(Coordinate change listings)
++++++

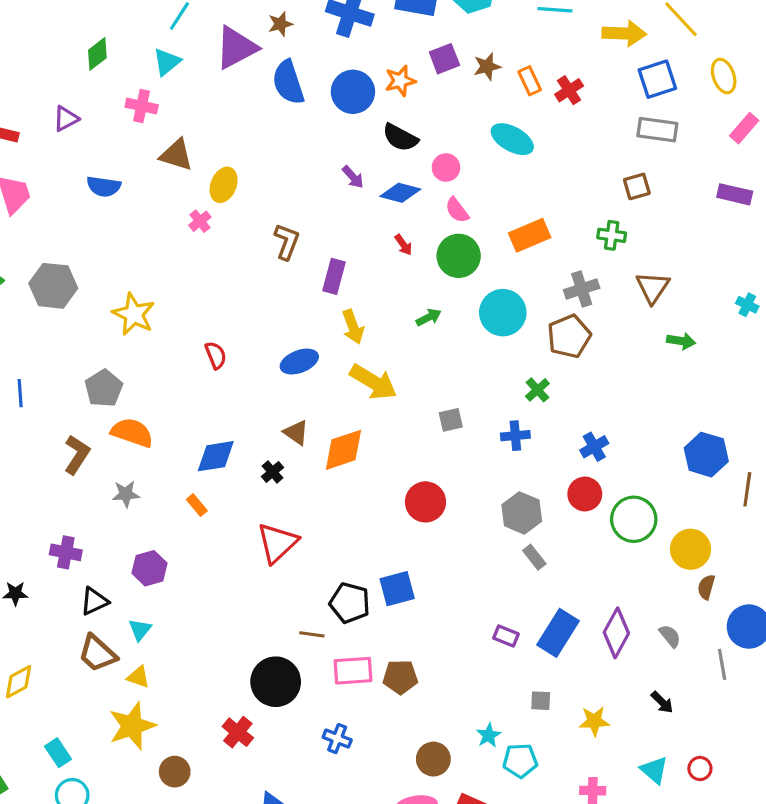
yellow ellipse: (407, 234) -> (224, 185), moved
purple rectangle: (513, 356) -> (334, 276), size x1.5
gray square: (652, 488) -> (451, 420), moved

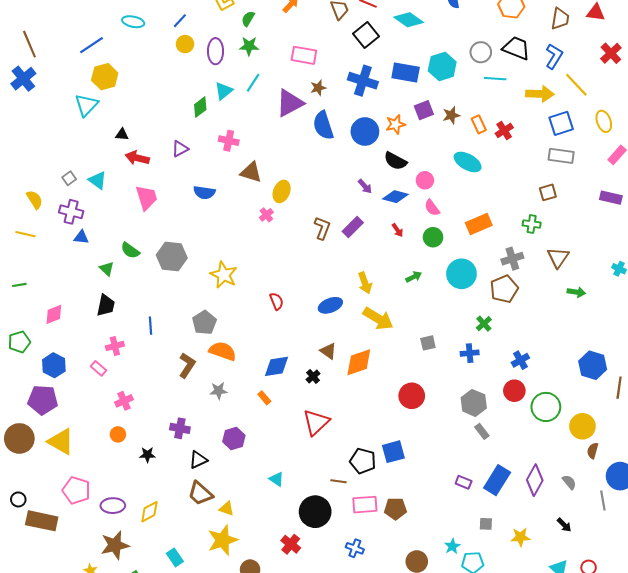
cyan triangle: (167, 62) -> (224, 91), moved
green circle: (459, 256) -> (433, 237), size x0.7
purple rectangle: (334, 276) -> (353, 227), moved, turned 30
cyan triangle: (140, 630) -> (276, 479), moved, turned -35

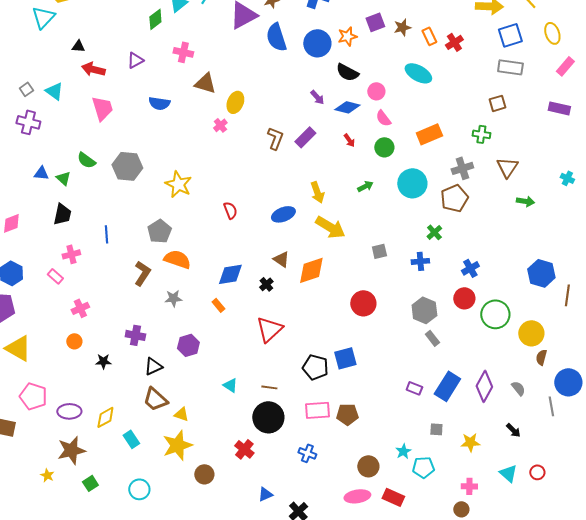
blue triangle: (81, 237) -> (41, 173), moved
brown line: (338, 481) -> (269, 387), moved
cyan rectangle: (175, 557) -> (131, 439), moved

++++++

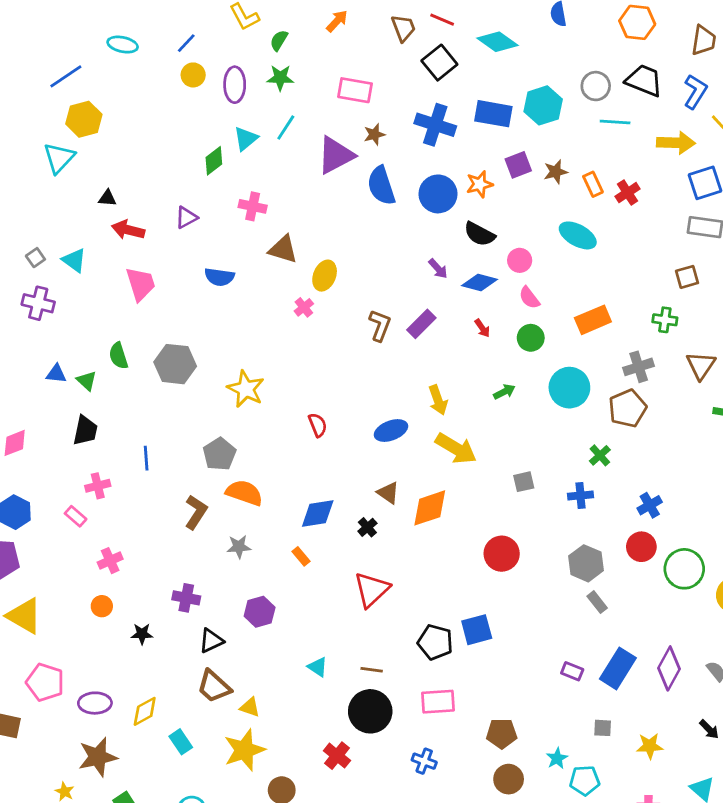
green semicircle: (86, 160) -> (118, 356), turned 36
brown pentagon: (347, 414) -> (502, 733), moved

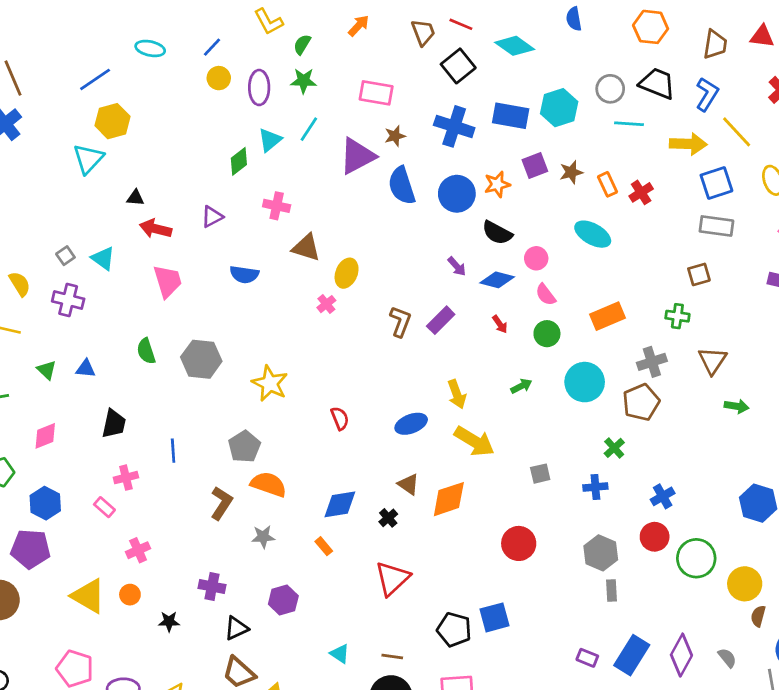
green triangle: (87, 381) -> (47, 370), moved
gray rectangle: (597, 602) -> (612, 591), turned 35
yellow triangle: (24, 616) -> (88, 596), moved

++++++

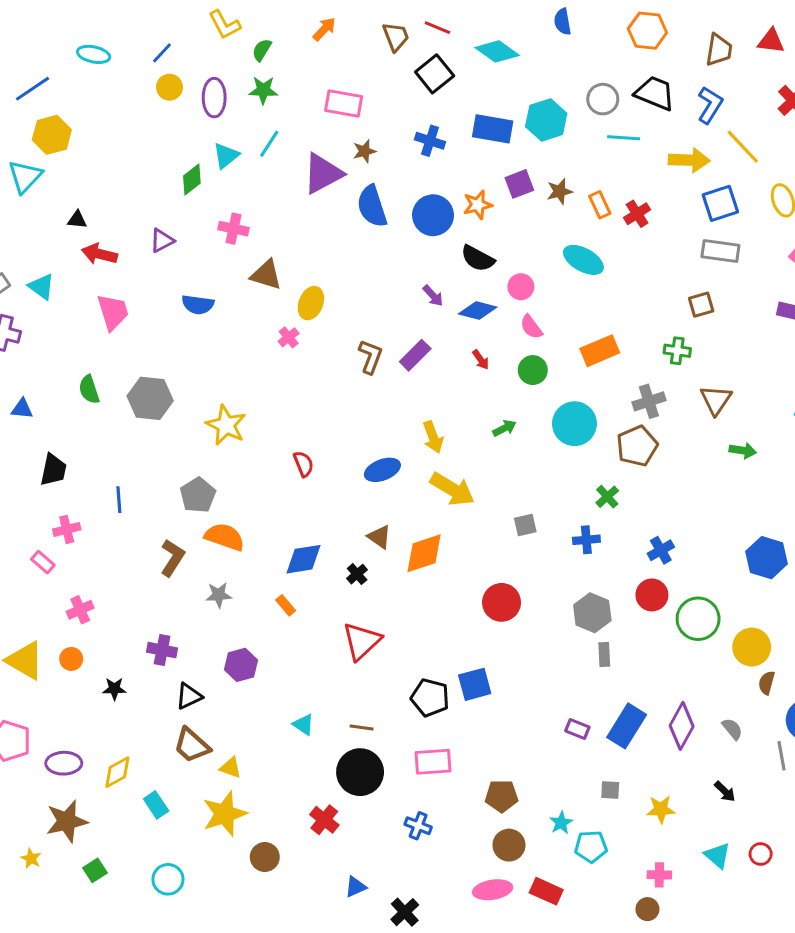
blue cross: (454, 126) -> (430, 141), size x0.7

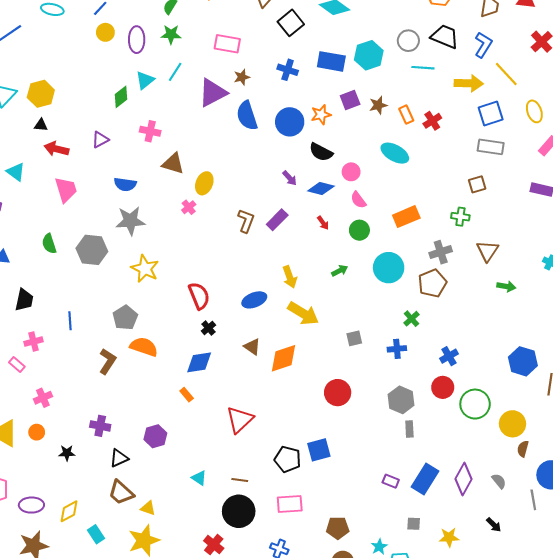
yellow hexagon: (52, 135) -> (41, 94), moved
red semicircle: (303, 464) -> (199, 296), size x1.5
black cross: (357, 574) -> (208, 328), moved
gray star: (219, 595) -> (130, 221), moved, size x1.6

++++++

◆ What the exercise asks:
Among the lines of the records, copy out each one that contains the word "cyan".

◆ Output of the task:
cyan triangle: (167, 62) -> (224, 91), moved
cyan triangle: (140, 630) -> (276, 479), moved, turned -35
cyan rectangle: (175, 557) -> (131, 439), moved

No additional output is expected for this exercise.